PROVIDED INFORMATION –
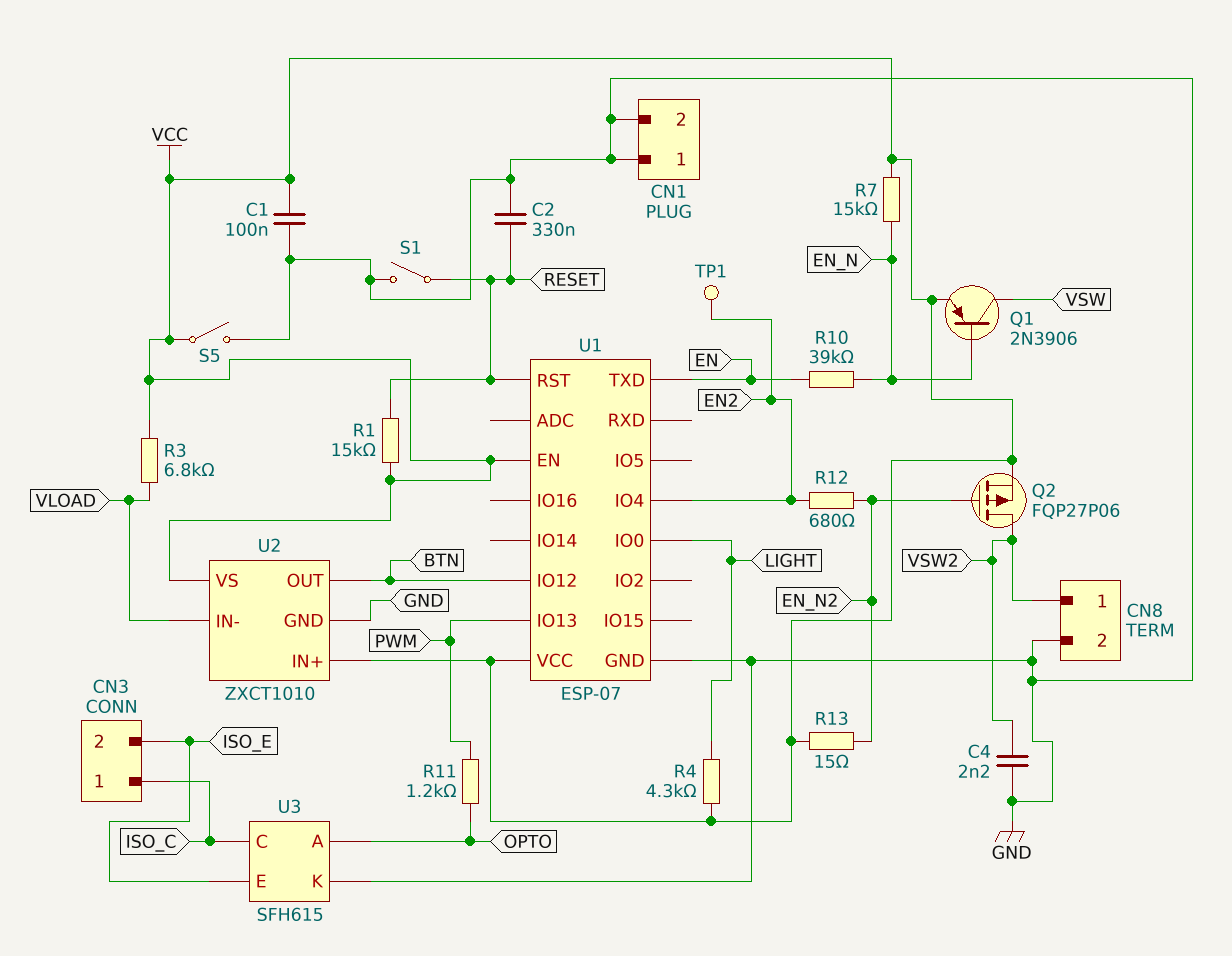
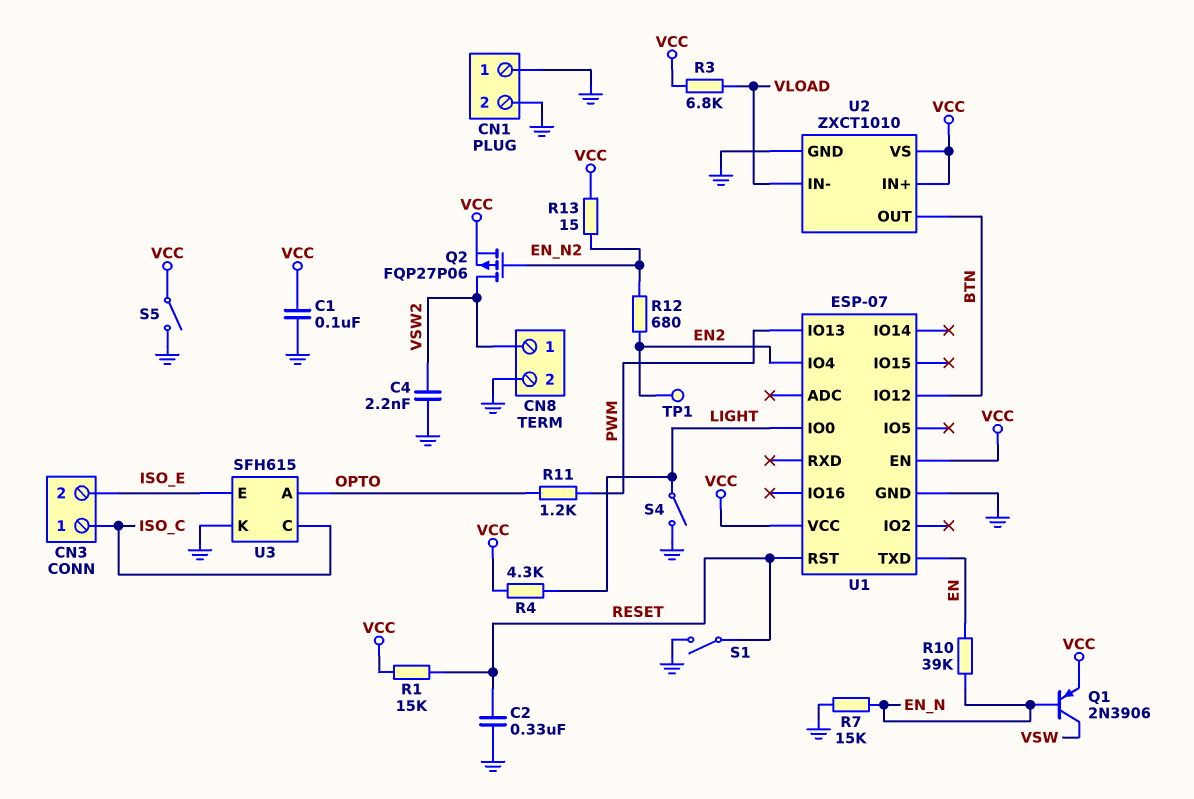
R7: 15k (EN_N, VCC) -> 15k (EN_N, GND)
S4: none -> switch (GND, LIGHT)

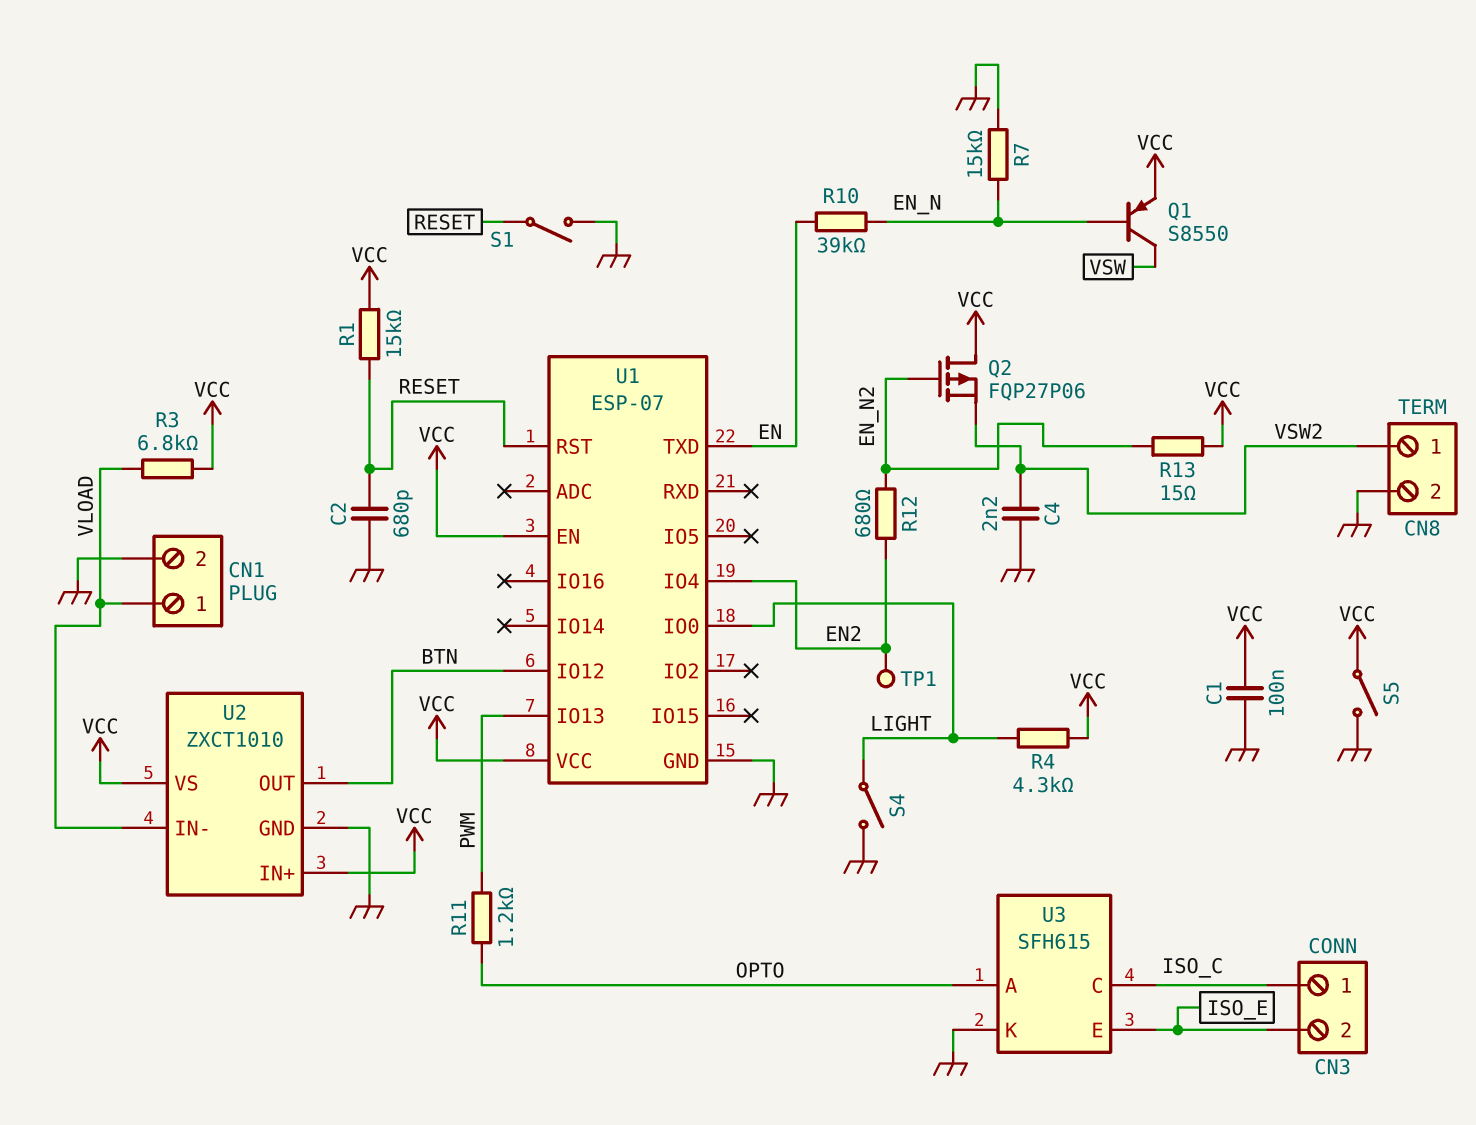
C2: 330nF (GND, RESET) -> 680pF (GND, RESET)
CN1 pin 1: GND -> VLOAD
Q1: PNP 2N3906 (B EN_N, C VSW, E VCC) -> PNP S8550 (B EN_N, C VSW, E VCC)
Q2: PMOS FQP27P06 (G EN_N2, D VSW2, S VCC) -> PMOS FQP27P06 (G EN_N2, D VCC, S VSW2)

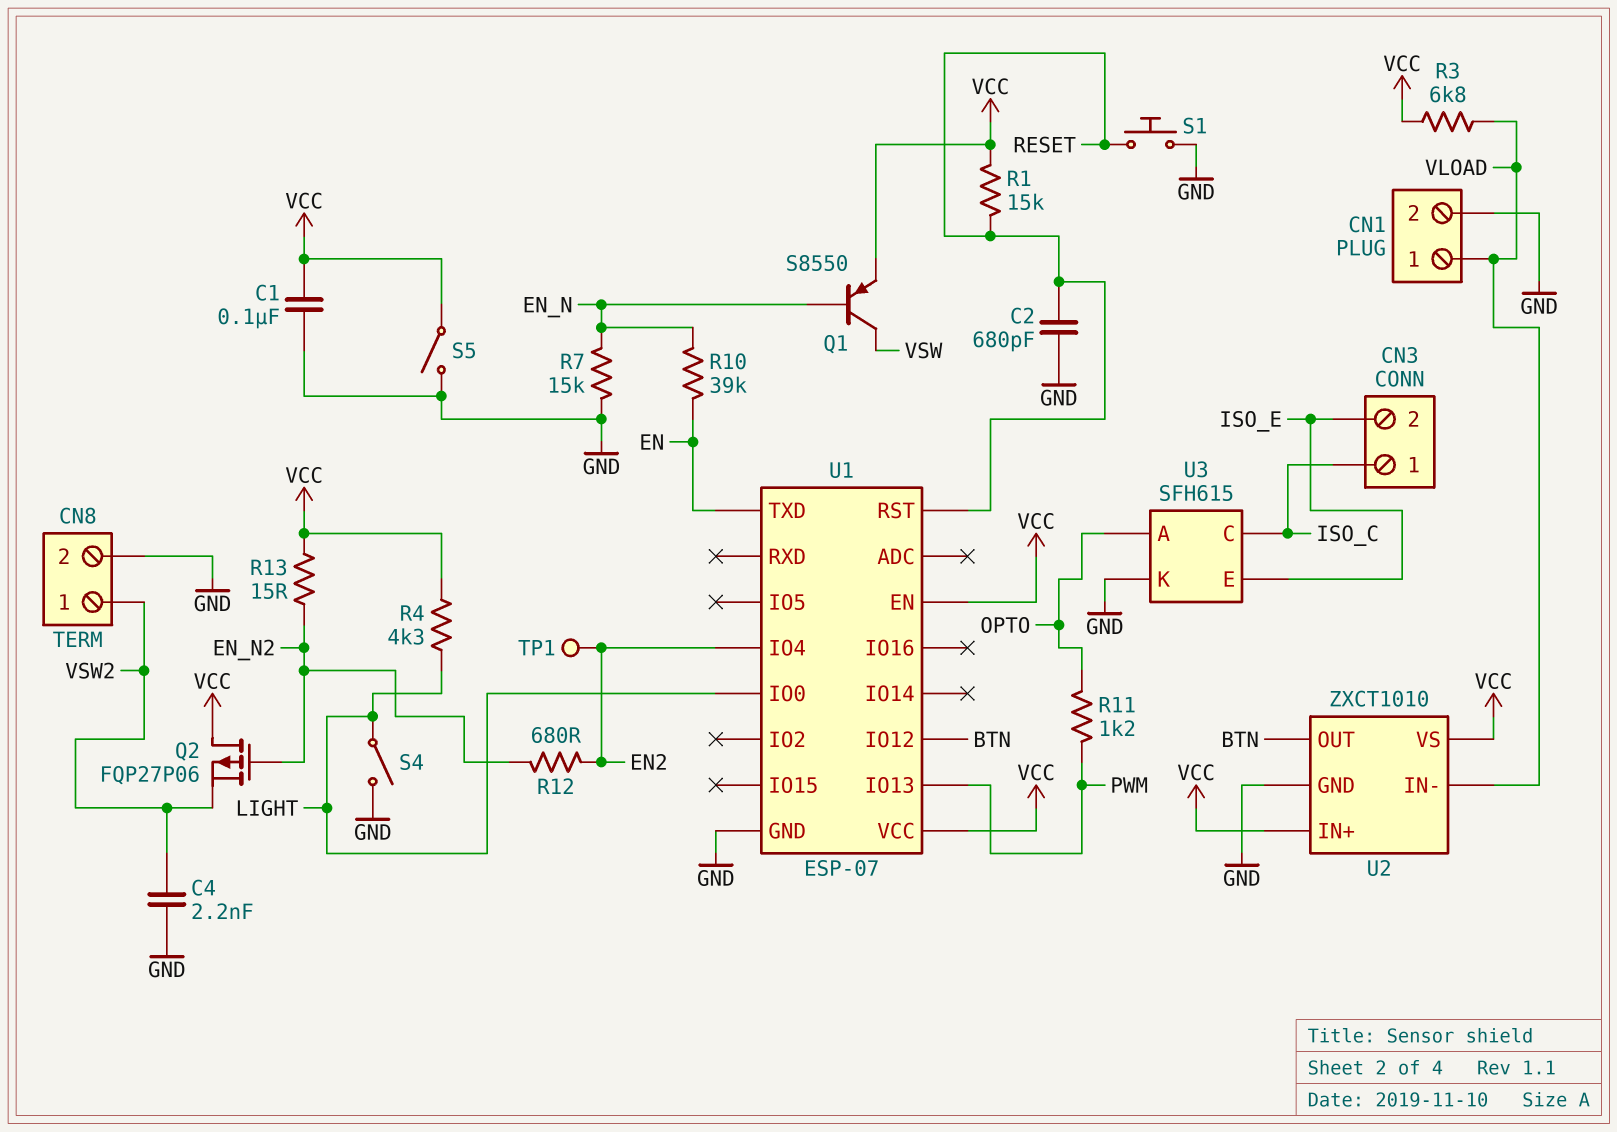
S1: switch (GND, RESET) -> button (GND, RESET)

PROBLEM DETAILS – Please give the number of lines above in which the word "switch" appears, without any other text.

PROBLEM SOLUTION – 2